- _What is required_
Retype the whole listing that follows so that it matches the original exactly.
::::::
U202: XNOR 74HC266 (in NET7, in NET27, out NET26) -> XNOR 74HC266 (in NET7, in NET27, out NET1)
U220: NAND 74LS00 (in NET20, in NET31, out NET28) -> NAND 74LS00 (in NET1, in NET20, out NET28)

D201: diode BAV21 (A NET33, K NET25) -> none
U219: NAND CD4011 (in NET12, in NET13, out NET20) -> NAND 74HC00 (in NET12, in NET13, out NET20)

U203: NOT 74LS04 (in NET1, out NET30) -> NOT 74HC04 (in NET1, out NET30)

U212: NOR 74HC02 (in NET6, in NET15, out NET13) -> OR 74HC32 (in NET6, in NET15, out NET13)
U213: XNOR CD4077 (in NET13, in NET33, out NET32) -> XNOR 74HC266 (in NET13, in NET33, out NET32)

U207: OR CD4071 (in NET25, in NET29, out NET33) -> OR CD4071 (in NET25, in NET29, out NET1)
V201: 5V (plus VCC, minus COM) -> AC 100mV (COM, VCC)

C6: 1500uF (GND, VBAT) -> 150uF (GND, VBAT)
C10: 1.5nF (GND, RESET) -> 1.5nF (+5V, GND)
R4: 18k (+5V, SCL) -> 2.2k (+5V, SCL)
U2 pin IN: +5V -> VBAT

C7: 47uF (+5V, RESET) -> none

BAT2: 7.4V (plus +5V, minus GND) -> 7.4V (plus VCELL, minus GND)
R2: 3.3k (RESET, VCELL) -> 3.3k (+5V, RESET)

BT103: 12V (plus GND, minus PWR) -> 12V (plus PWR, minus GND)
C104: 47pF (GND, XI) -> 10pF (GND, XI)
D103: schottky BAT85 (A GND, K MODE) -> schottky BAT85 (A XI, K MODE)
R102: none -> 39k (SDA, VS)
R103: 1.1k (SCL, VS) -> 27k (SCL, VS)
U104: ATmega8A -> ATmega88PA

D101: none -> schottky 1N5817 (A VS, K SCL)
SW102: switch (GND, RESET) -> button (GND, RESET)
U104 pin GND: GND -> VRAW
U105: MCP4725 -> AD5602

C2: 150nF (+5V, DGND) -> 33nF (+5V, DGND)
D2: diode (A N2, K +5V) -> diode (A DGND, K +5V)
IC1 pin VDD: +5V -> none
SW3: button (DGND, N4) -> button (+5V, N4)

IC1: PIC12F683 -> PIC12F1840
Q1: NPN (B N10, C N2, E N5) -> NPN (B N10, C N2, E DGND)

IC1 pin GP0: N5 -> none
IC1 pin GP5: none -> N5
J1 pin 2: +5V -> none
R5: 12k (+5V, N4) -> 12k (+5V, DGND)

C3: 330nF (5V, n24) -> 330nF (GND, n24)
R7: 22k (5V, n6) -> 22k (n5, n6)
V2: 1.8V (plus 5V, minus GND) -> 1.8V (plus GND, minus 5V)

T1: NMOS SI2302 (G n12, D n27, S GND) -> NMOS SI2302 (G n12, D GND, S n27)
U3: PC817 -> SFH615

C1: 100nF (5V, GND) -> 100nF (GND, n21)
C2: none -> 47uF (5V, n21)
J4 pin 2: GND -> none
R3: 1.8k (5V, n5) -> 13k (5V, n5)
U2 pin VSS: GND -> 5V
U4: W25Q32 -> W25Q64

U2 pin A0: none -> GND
::::::
- _Result of this task_
U202: XNOR 74HC266 (in NET7, in NET27, out NET26) -> XNOR 74HC266 (in NET7, in NET27, out NET1)
U220: NAND 74LS00 (in NET20, in NET31, out NET28) -> NAND 74LS00 (in NET1, in NET20, out NET28)

D201: diode BAV21 (A NET33, K NET25) -> none
U219: NAND CD4011 (in NET12, in NET13, out NET20) -> NAND 74HC00 (in NET12, in NET13, out NET20)

U203: NOT 74LS04 (in NET1, out NET30) -> NOT 74HC04 (in NET1, out NET30)

U212: NOR 74HC02 (in NET6, in NET15, out NET13) -> OR 74HC32 (in NET6, in NET15, out NET13)
U213: XNOR CD4077 (in NET13, in NET33, out NET32) -> XNOR 74HC266 (in NET13, in NET33, out NET32)

U207: OR CD4071 (in NET25, in NET29, out NET33) -> OR CD4071 (in NET25, in NET29, out NET1)
V201: 5V (plus VCC, minus COM) -> AC 100mV (COM, VCC)

C6: 1500uF (GND, VBAT) -> 150uF (GND, VBAT)
C10: 1.5nF (GND, RESET) -> 1.5nF (+5V, GND)
R4: 18k (+5V, SCL) -> 2.2k (+5V, SCL)
U2 pin IN: +5V -> VBAT

C7: 47uF (+5V, RESET) -> none

BAT2: 7.4V (plus +5V, minus GND) -> 7.4V (plus VCELL, minus GND)
R2: 3.3k (RESET, VCELL) -> 3.3k (+5V, RESET)

BT103: 12V (plus GND, minus PWR) -> 12V (plus PWR, minus GND)
C104: 47pF (GND, XI) -> 10pF (GND, XI)
D103: schottky BAT85 (A GND, K MODE) -> schottky BAT85 (A XI, K MODE)
R102: none -> 39k (SDA, VS)
R103: 1.1k (SCL, VS) -> 27k (SCL, VS)
U104: ATmega8A -> ATmega88PA

D101: none -> schottky 1N5817 (A VS, K SCL)
SW102: switch (GND, RESET) -> button (GND, RESET)
U104 pin GND: GND -> VRAW
U105: MCP4725 -> AD5602

C2: 150nF (+5V, DGND) -> 33nF (+5V, DGND)
D2: diode (A N2, K +5V) -> diode (A DGND, K +5V)
IC1 pin VDD: +5V -> none
SW3: button (DGND, N4) -> button (+5V, N4)

IC1: PIC12F683 -> PIC12F1840
Q1: NPN (B N10, C N2, E N5) -> NPN (B N10, C N2, E DGND)

IC1 pin GP0: N5 -> none
IC1 pin GP5: none -> N5
J1 pin 2: +5V -> none
R5: 12k (+5V, N4) -> 12k (+5V, DGND)

C3: 330nF (5V, n24) -> 330nF (GND, n24)
R7: 22k (5V, n6) -> 22k (n5, n6)
V2: 1.8V (plus 5V, minus GND) -> 1.8V (plus GND, minus 5V)

T1: NMOS SI2302 (G n12, D n27, S GND) -> NMOS SI2302 (G n12, D GND, S n27)
U3: PC817 -> SFH615

C1: 100nF (5V, GND) -> 100nF (GND, n21)
C2: none -> 47uF (5V, n21)
J4 pin 2: GND -> none
R3: 1.8k (5V, n5) -> 13k (5V, n5)
U2 pin VSS: GND -> 5V
U4: W25Q32 -> W25Q64

U2 pin A0: none -> GND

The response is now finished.